**WHAT THE TASK ASKS**.
Word for word, repeat the entries, minus the pictures.

[Extracted data entries]
▶
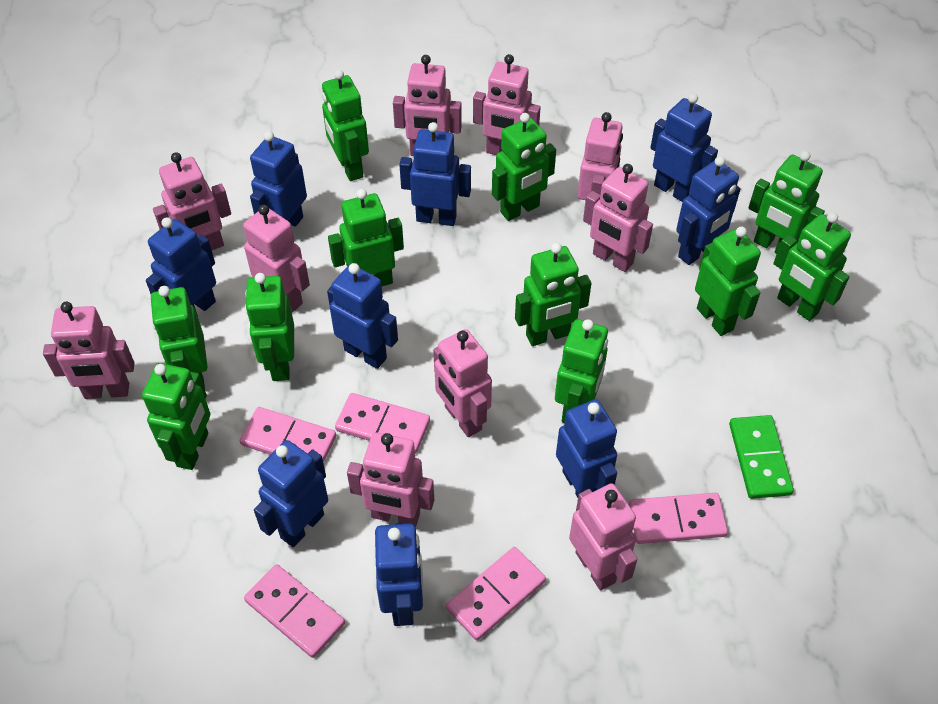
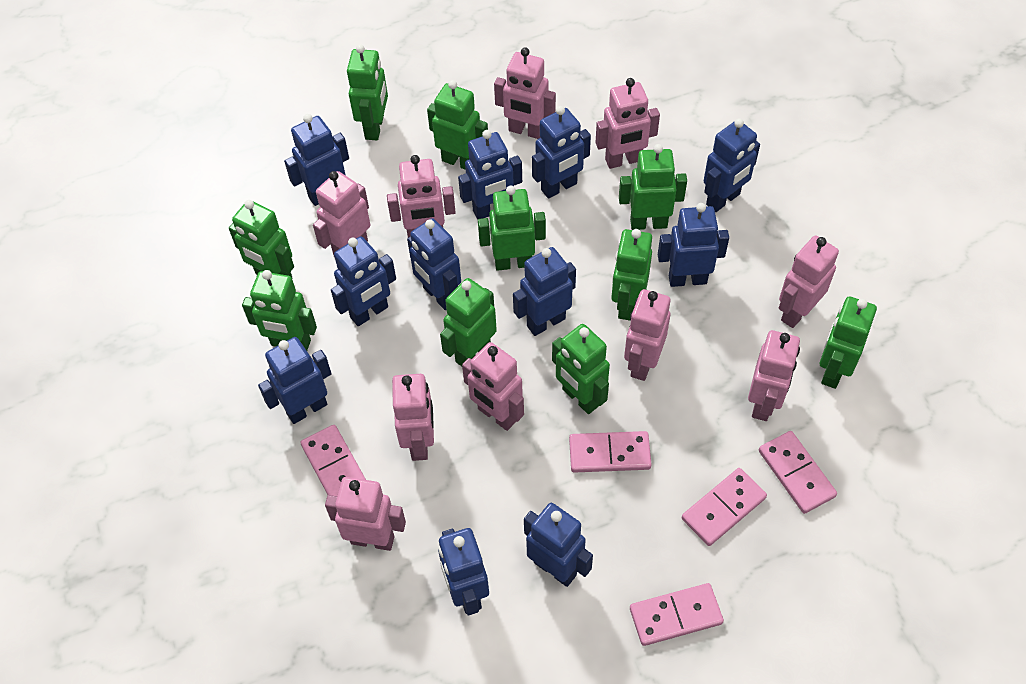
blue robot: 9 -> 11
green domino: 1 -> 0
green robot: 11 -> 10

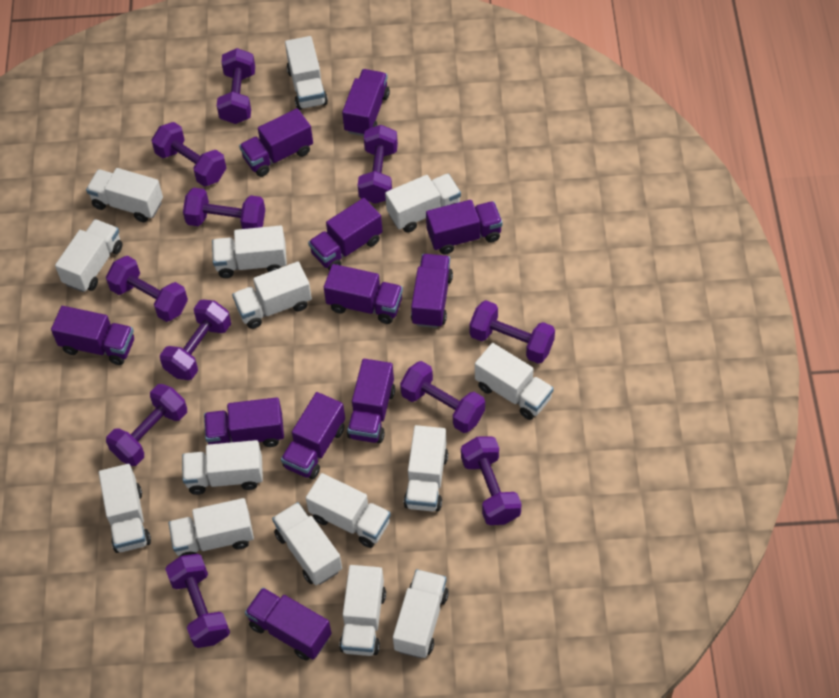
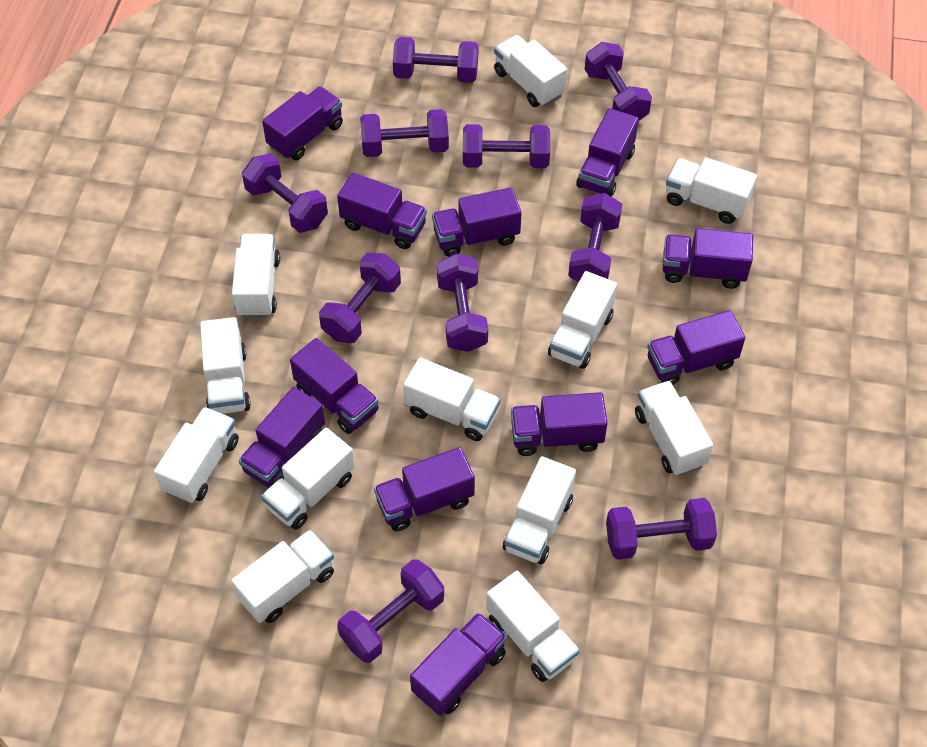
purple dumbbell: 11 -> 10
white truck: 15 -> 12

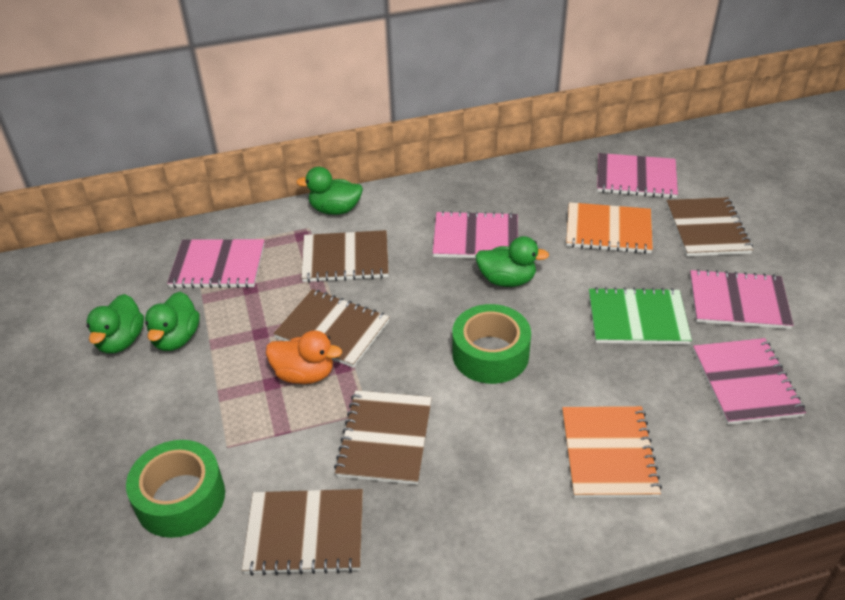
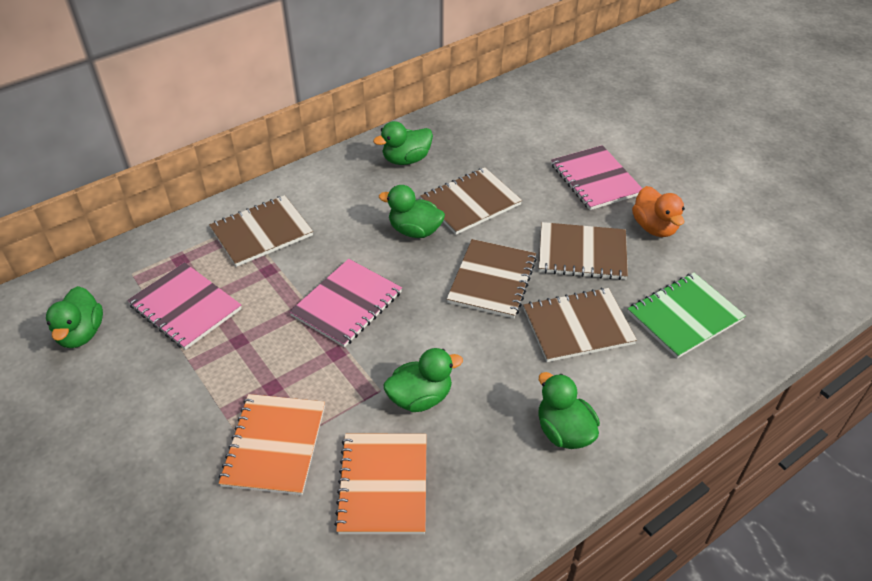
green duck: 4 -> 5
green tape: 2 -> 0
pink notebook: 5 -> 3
◀
**TASK ANSWER**.
blue robot: 9 -> 11
green domino: 1 -> 0
green robot: 11 -> 10

purple dumbbell: 11 -> 10
white truck: 15 -> 12

green duck: 4 -> 5
green tape: 2 -> 0
pink notebook: 5 -> 3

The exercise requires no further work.